-------- Given data
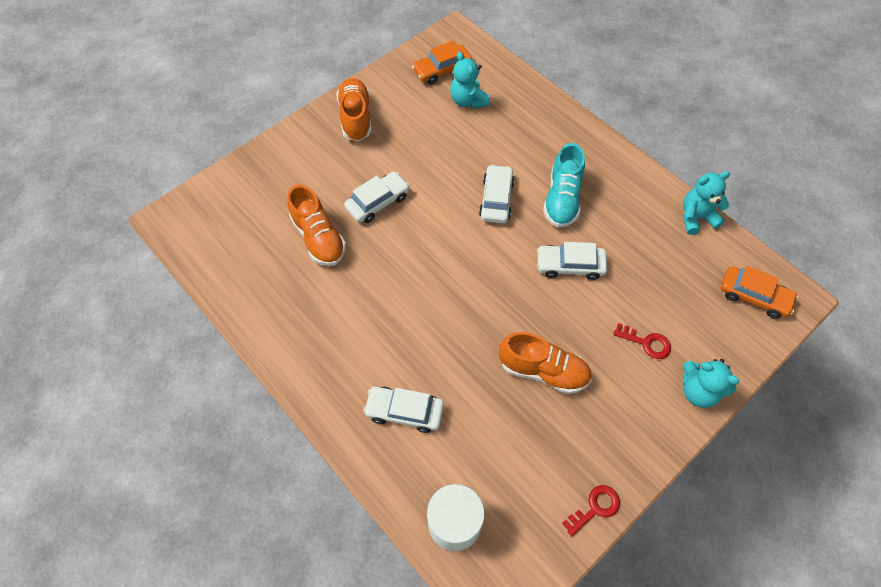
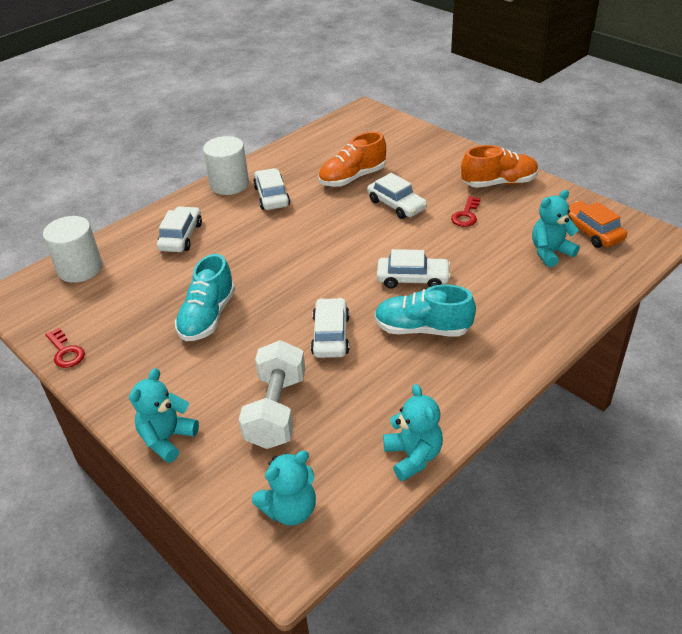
camera: 90 degrees right, 20 degrees down
(304, 365) = (229, 184): none -> white cylinder
(339, 318) = (272, 196): none -> white car
(543, 371) = (207, 317): orange shoe -> turquoise shoe
(646, 343) = (231, 396): red key -> red key (466, 215)
(660, 307) = (276, 410): none -> white dumbbell
(754, 296) = (290, 509): orange car -> turquoise teddy bear

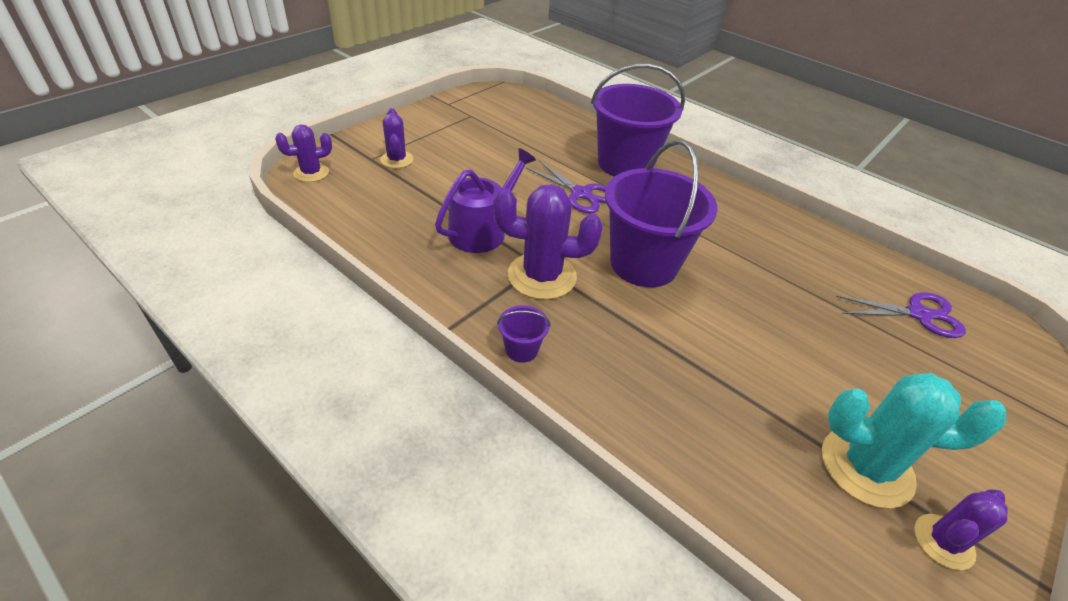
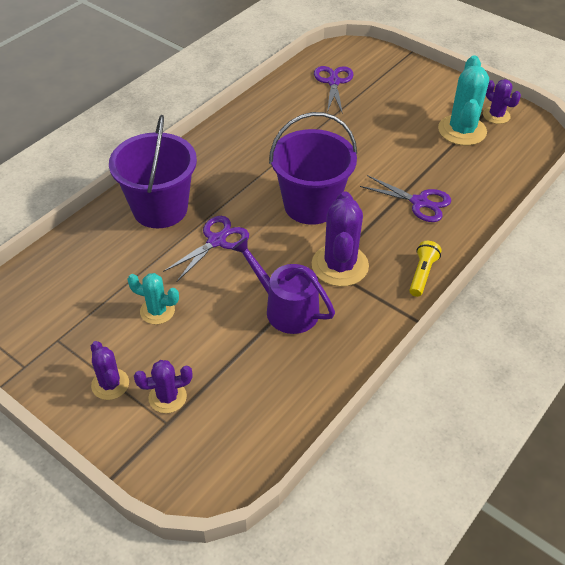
camera: 90 degrees left, 5 degrees up
(311, 173) = (204, 477): purple cactus -> purple cactus (110, 384)
(492, 158) = (157, 311): none -> turquoise cactus
(521, 349) = (422, 274): purple bucket -> yellow flashlight
(664, 371) = (419, 202): none -> purple scissors

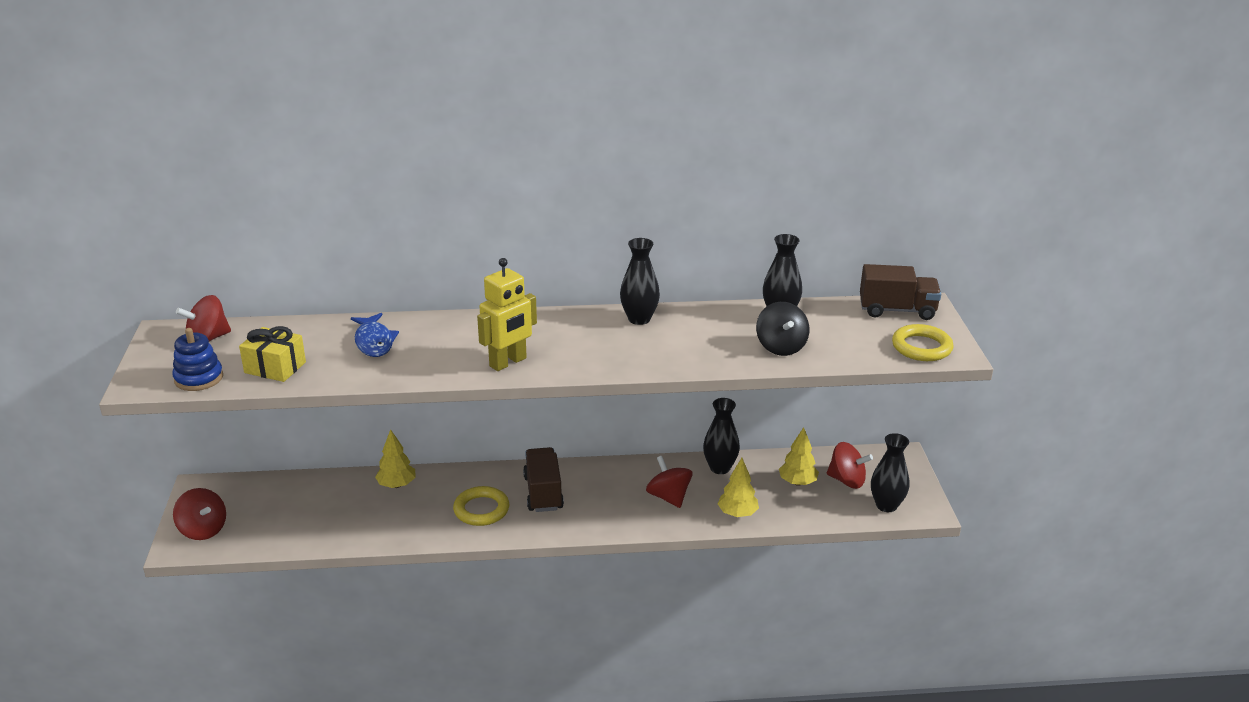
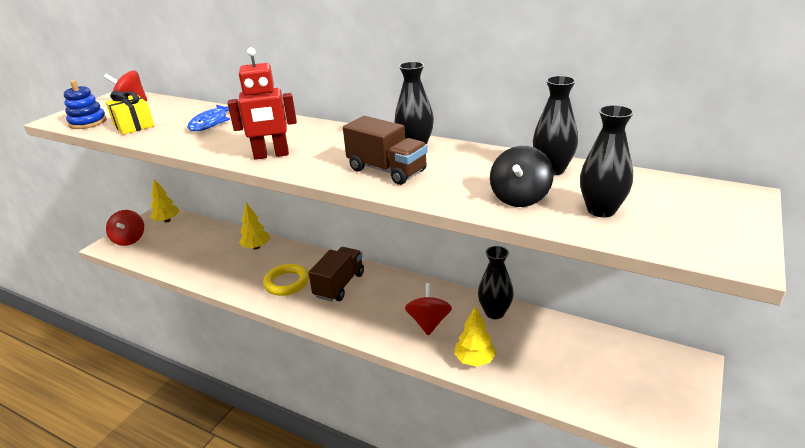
camera: 35 degrees right, 0 degrees up
(508, 362) = (271, 155): yellow robot -> red robot
(797, 482) = (556, 351): yellow tree -> yellow tree (167, 220)
(847, 480) = (610, 368): red spinning top -> none
(886, 505) = (635, 411): black vase -> black vase (601, 210)
(897, 310) = (696, 193): brown truck -> brown truck (387, 170)
(921, 347) = (694, 238): yellow ring -> none

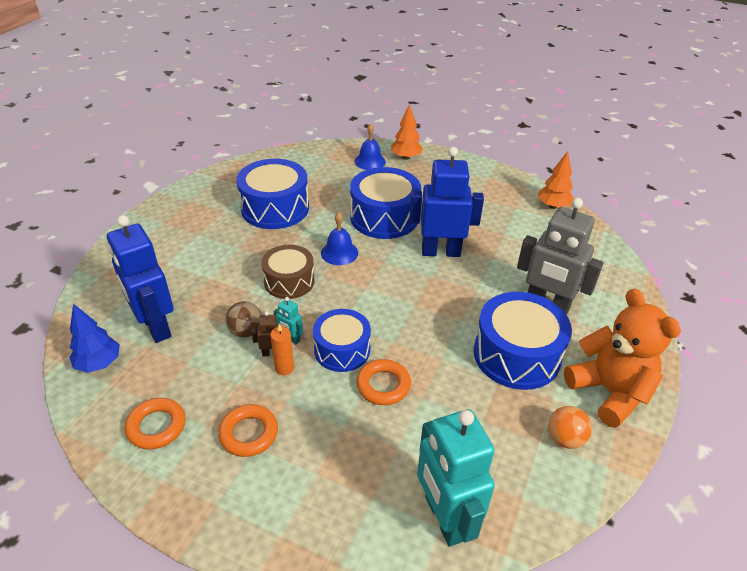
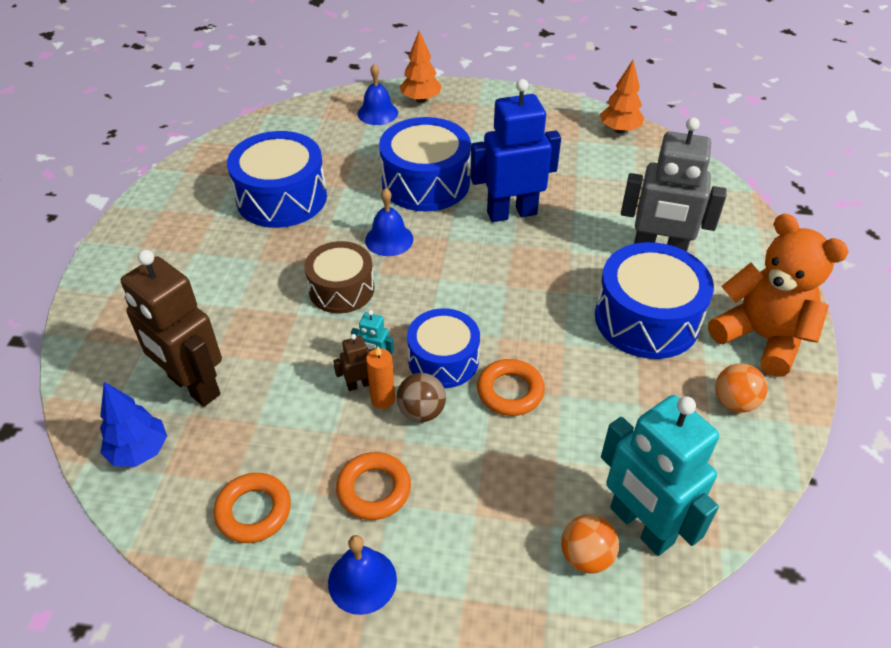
camera: 15 degrees left, 5 degrees up
(155, 327) = (193, 386): blue robot -> brown robot
(210, 499) = (362, 581): none -> blue bell
(246, 331) = (314, 365): brown ball -> brown ball (421, 412)
(390, 530) = (586, 556): none -> orange ball

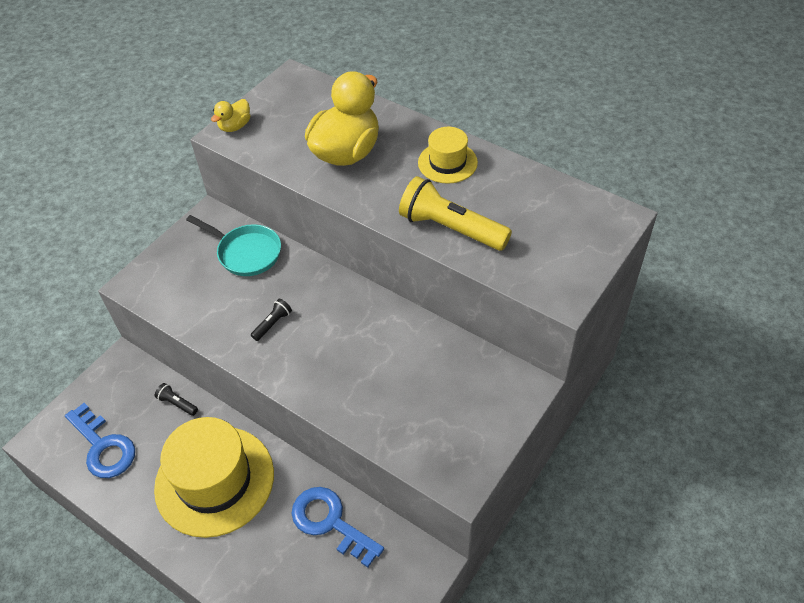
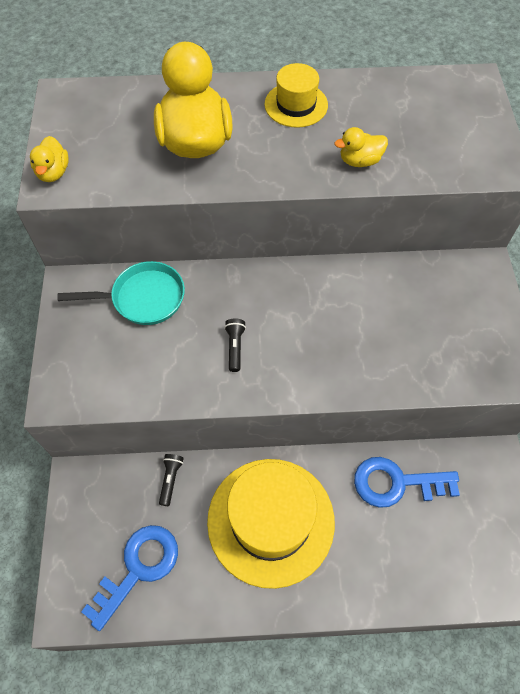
camera: 40 degrees left, 10 degrees up
(103, 446) = (138, 568): blue key -> blue key turned 60 degrees counterclockwise
(177, 403) = (171, 480): black flashlight -> black flashlight turned 105 degrees clockwise
(451, 228) = (359, 161): yellow flashlight -> yellow duck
----------------
What is required ▸ Your copy should be the entries retyped exactly, with no images in it.

Result for this task ▸
camera: 90 degrees right, 20 degrees down
(304, 365) = (229, 184): none -> white cylinder
(339, 318) = (272, 196): none -> white car
(543, 371) = (207, 317): orange shoe -> turquoise shoe
(646, 343) = (231, 396): red key -> red key (466, 215)
(660, 307) = (276, 410): none -> white dumbbell
(754, 296) = (290, 509): orange car -> turquoise teddy bear

camera: 90 degrees left, 5 degrees up
(311, 173) = (204, 477): purple cactus -> purple cactus (110, 384)
(492, 158) = (157, 311): none -> turquoise cactus
(521, 349) = (422, 274): purple bucket -> yellow flashlight
(664, 371) = (419, 202): none -> purple scissors

camera: 35 degrees right, 0 degrees up
(508, 362) = (271, 155): yellow robot -> red robot
(797, 482) = (556, 351): yellow tree -> yellow tree (167, 220)
(847, 480) = (610, 368): red spinning top -> none
(886, 505) = (635, 411): black vase -> black vase (601, 210)
(897, 310) = (696, 193): brown truck -> brown truck (387, 170)
(921, 347) = (694, 238): yellow ring -> none

camera: 15 degrees left, 5 degrees up
(155, 327) = (193, 386): blue robot -> brown robot
(210, 499) = (362, 581): none -> blue bell
(246, 331) = (314, 365): brown ball -> brown ball (421, 412)
(390, 530) = (586, 556): none -> orange ball

camera: 40 degrees left, 10 degrees up
(103, 446) = (138, 568): blue key -> blue key turned 60 degrees counterclockwise
(177, 403) = (171, 480): black flashlight -> black flashlight turned 105 degrees clockwise
(451, 228) = (359, 161): yellow flashlight -> yellow duck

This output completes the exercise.